Aim of the exercise –
Lines to return, exactly: from the line with "yellow 1x2 brick" to the line with "pink 1x2 tile" in the entries below, both included.

Information supplied section start

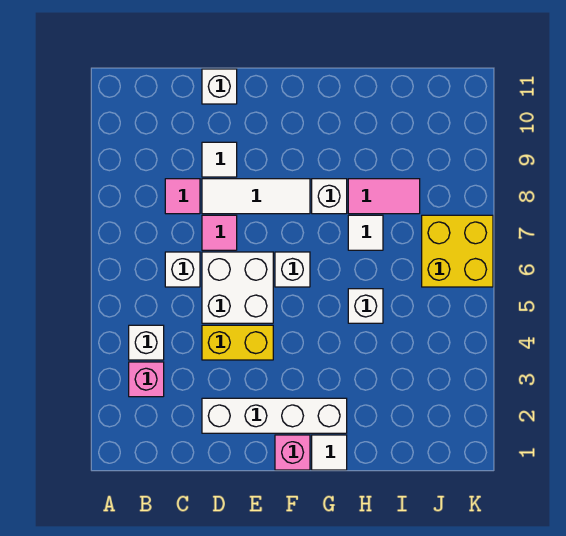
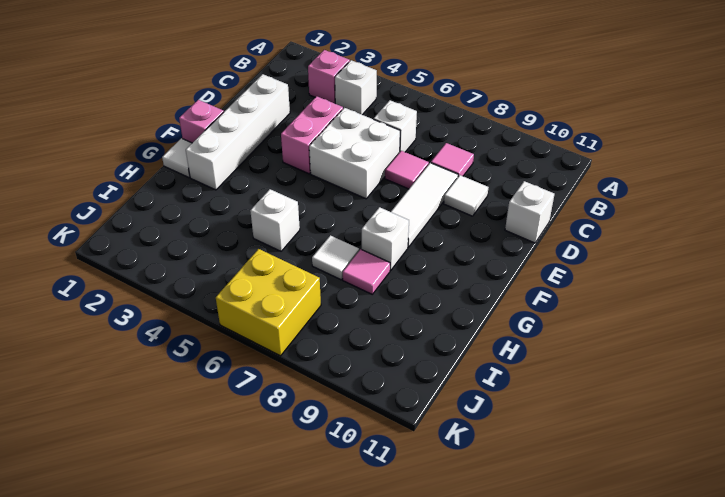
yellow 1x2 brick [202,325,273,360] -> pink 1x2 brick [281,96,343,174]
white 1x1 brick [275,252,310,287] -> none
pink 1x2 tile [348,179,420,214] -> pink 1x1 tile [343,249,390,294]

Information supplied section end
Information supplied section start

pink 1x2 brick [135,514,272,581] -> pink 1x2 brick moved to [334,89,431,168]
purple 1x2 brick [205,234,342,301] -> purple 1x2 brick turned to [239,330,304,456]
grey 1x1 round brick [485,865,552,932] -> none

Information supplied section end
Information supplied section start

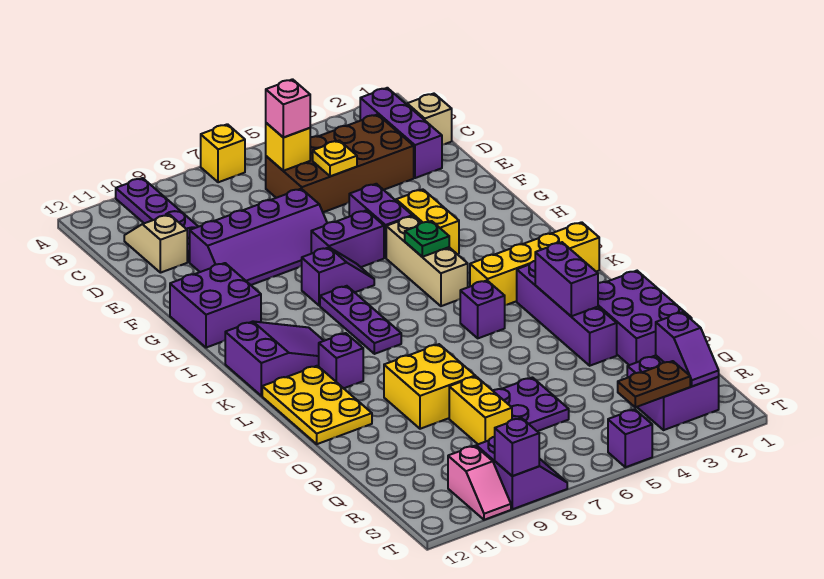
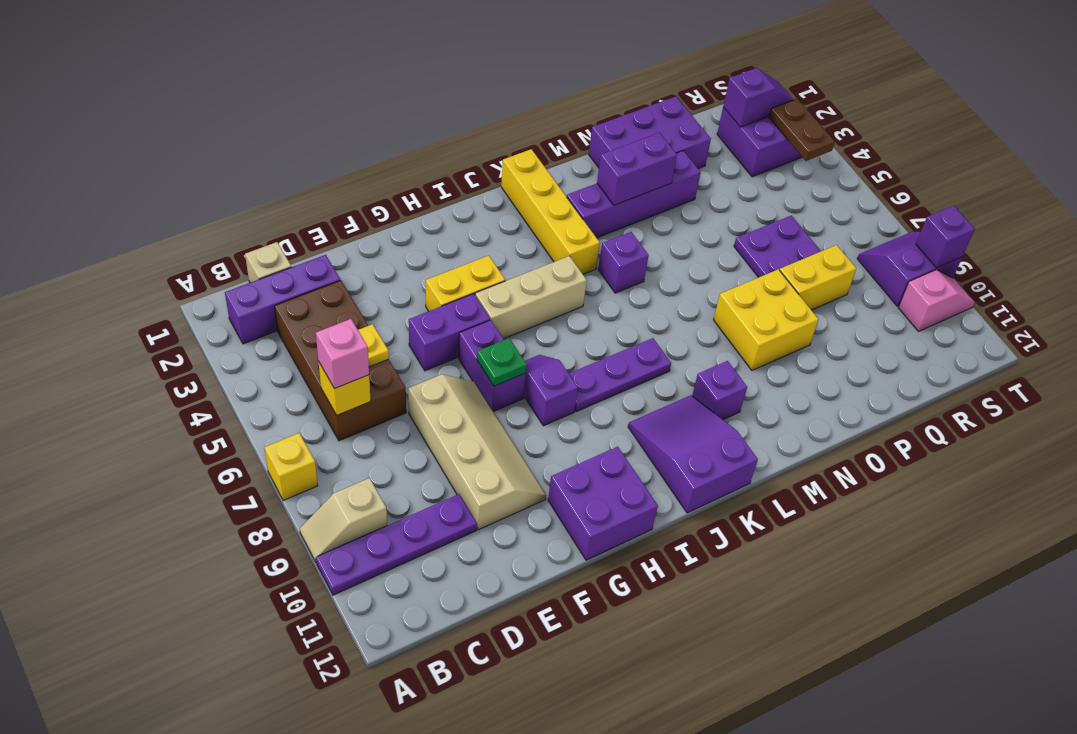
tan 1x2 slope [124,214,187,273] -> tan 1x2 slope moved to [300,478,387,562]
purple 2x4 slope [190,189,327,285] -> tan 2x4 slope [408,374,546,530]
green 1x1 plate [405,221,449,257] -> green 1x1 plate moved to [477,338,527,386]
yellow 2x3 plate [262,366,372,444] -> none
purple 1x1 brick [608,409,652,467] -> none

Information supplied section end

Answer to the exercise –
yellow 1x2 brick [202,325,273,360] -> pink 1x2 brick [281,96,343,174]
white 1x1 brick [275,252,310,287] -> none
pink 1x2 tile [348,179,420,214] -> pink 1x1 tile [343,249,390,294]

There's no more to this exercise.